- RECORDED INFORMATION -

******************************

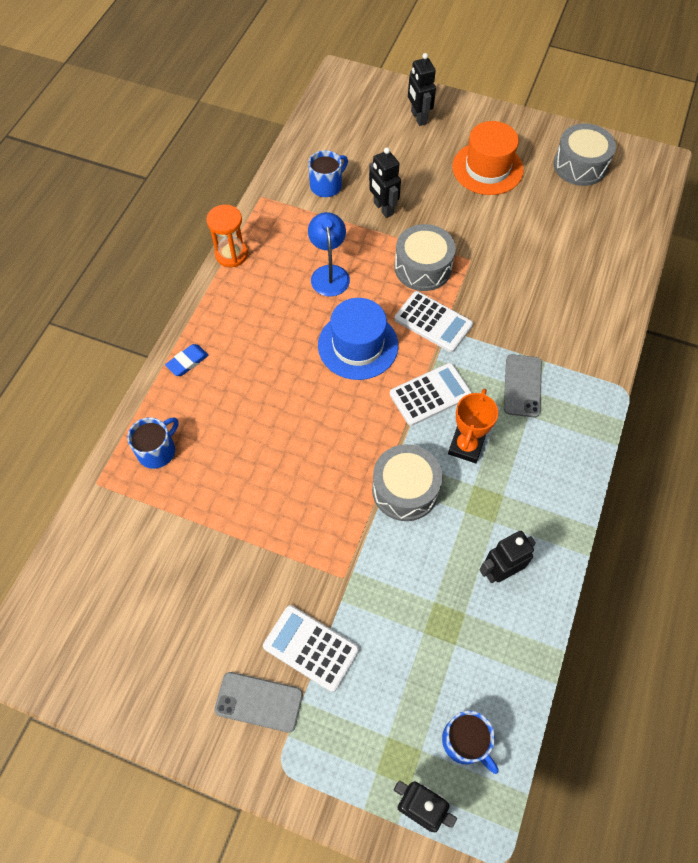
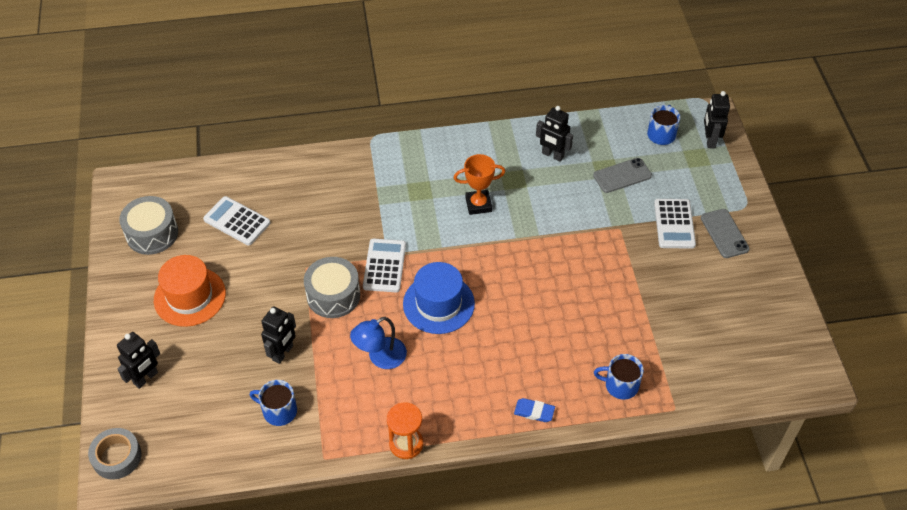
camera: 120 degrees left, 10 degrees down
(357, 83) = (117, 457): none -> grey tape
(405, 489) = (535, 223): grey drum -> none
(430, 394) = (451, 240): white calculator -> white calculator (237, 221)
(522, 386) = (406, 192): grey phone -> grey phone (622, 175)

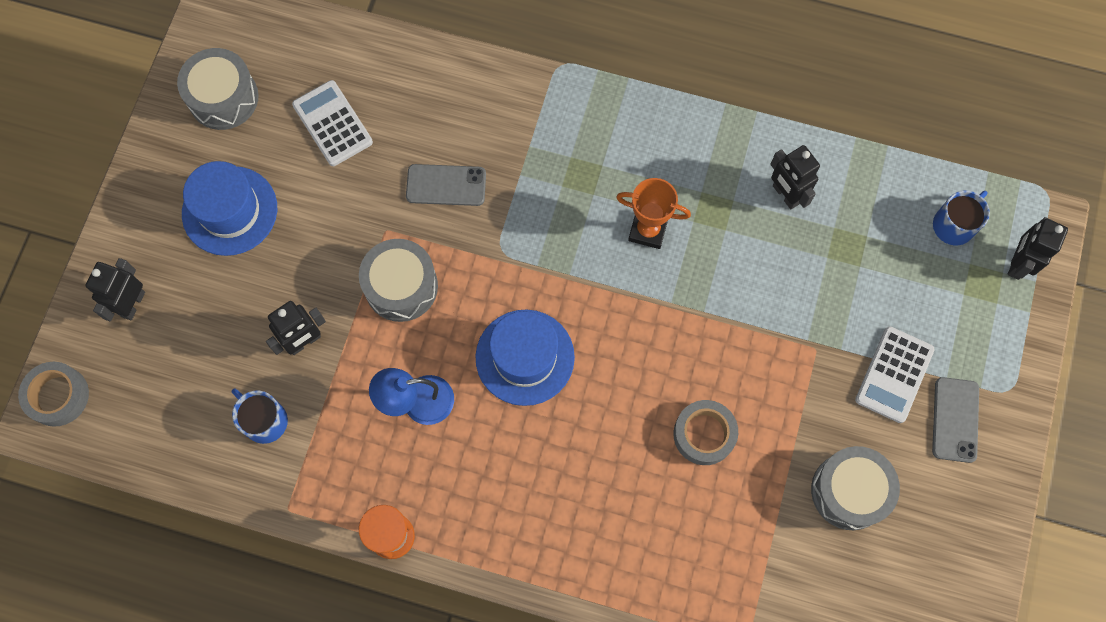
camera: 25 degrees right, 20 degrees up
(146, 378) = (132, 304): black robot -> black robot turned 135 degrees clockwise
(190, 296) = (230, 211): orange hat -> blue hat
(384, 266) = (484, 271): white calculator -> none
(534, 412) = (567, 566): blue eraser -> none
(578, 301) = (704, 434): none -> grey tape
(620, 385) = (695, 580): blue mug -> none
(622, 175) = (863, 268): grey phone -> grey phone (446, 185)
(686, 296) = (849, 491): none -> grey drum

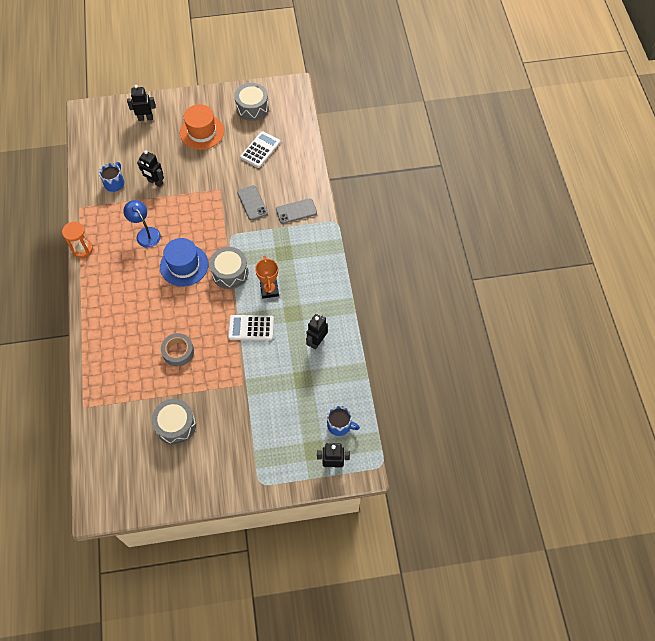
camera: 65 degrees right, 10 degrees down
(58, 396) = (96, 112): grey tape -> none
(230, 211) = (202, 132): blue hat -> orange hat
(401, 286) = (196, 206): grey drum -> grey drum (230, 273)
(894, 374) = (244, 424): white calculator -> white calculator (251, 328)
(955, 419) = (233, 462): grey phone -> grey phone (296, 211)

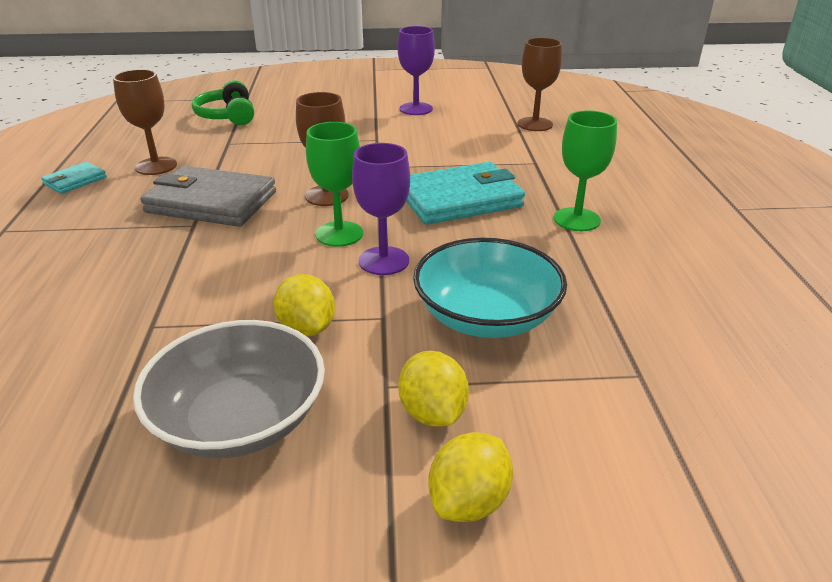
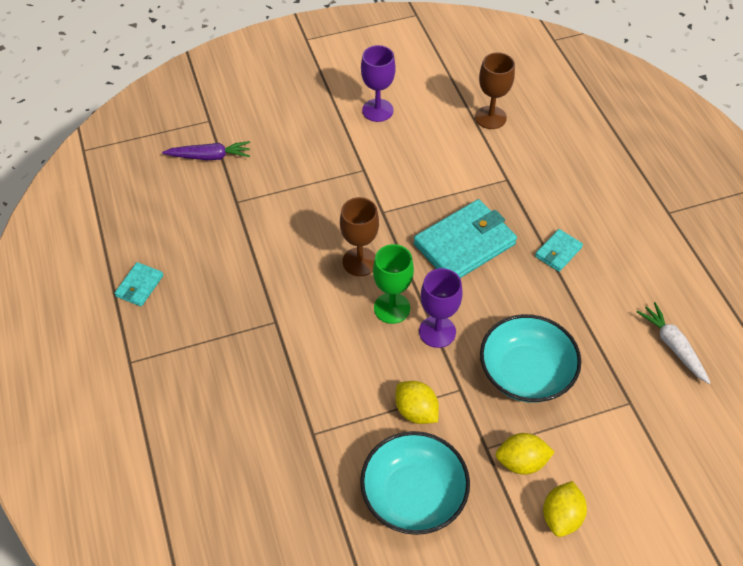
camera: 15 degrees left, 20 degrees up
(156, 166) = (195, 250): brown goblet -> none
(211, 202) = (272, 290): grey wallet -> none
(227, 116) = (210, 156): green headphones -> purple carrot
(240, 419) = (413, 494): grey bowl -> turquoise bowl
(432, 413) = (521, 462): yellow lemon -> yellow lemon turned 60 degrees counterclockwise
(576, 219) = (558, 252): green goblet -> turquoise wallet
(723, 325) = (673, 346): none -> white carrot

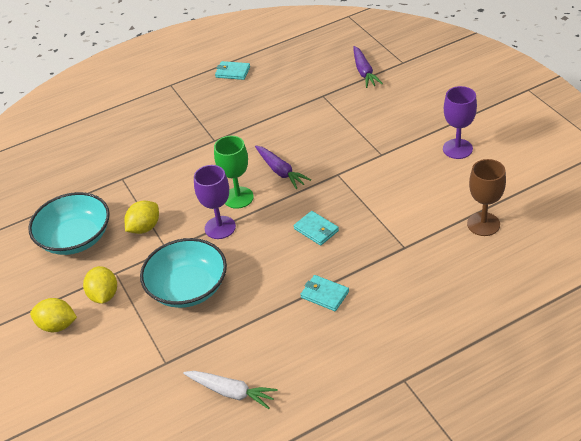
camera: 85 degrees right, 10 degrees down
(360, 262) = (280, 171): brown goblet -> purple carrot
(465, 244) = (316, 230): turquoise wallet -> turquoise wallet, size x0.49
(673, 346) = (231, 392): white carrot -> white carrot turned 60 degrees clockwise

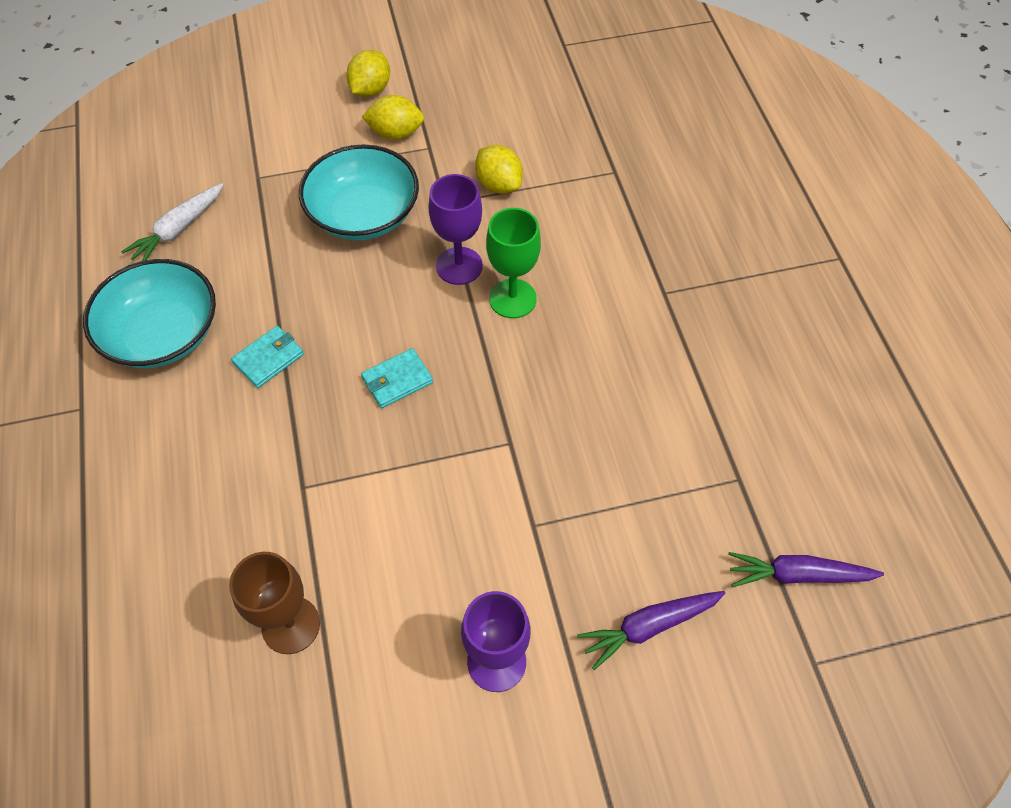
camera: 100 degrees right, 15 degrees up
(75, 238) = (512, 115): turquoise bowl -> turquoise bowl (162, 334)
(232, 72) = (855, 352): turquoise wallet -> none
(280, 171) = (550, 365): purple carrot -> purple carrot (649, 627)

******************************

- WHAT THE EXERCISE ASKS -
Please retype only the lines from the line that holds "(230, 211) = (202, 132): blue" through the end of the records, exactly as they stand, and drop every picture.

- TASK RESULT -
(230, 211) = (202, 132): blue hat -> orange hat
(401, 286) = (196, 206): grey drum -> grey drum (230, 273)
(894, 374) = (244, 424): white calculator -> white calculator (251, 328)
(955, 419) = (233, 462): grey phone -> grey phone (296, 211)

camera: 15 degrees left, 20 degrees up
(156, 166) = (195, 250): brown goblet -> none
(211, 202) = (272, 290): grey wallet -> none
(227, 116) = (210, 156): green headphones -> purple carrot
(240, 419) = (413, 494): grey bowl -> turquoise bowl
(432, 413) = (521, 462): yellow lemon -> yellow lemon turned 60 degrees counterclockwise
(576, 219) = (558, 252): green goblet -> turquoise wallet
(723, 325) = (673, 346): none -> white carrot

camera: 85 degrees right, 10 degrees down
(360, 262) = (280, 171): brown goblet -> purple carrot
(465, 244) = (316, 230): turquoise wallet -> turquoise wallet, size x0.49
(673, 346) = (231, 392): white carrot -> white carrot turned 60 degrees clockwise

camera: 100 degrees right, 15 degrees up
(75, 238) = (512, 115): turquoise bowl -> turquoise bowl (162, 334)
(232, 72) = (855, 352): turquoise wallet -> none
(280, 171) = (550, 365): purple carrot -> purple carrot (649, 627)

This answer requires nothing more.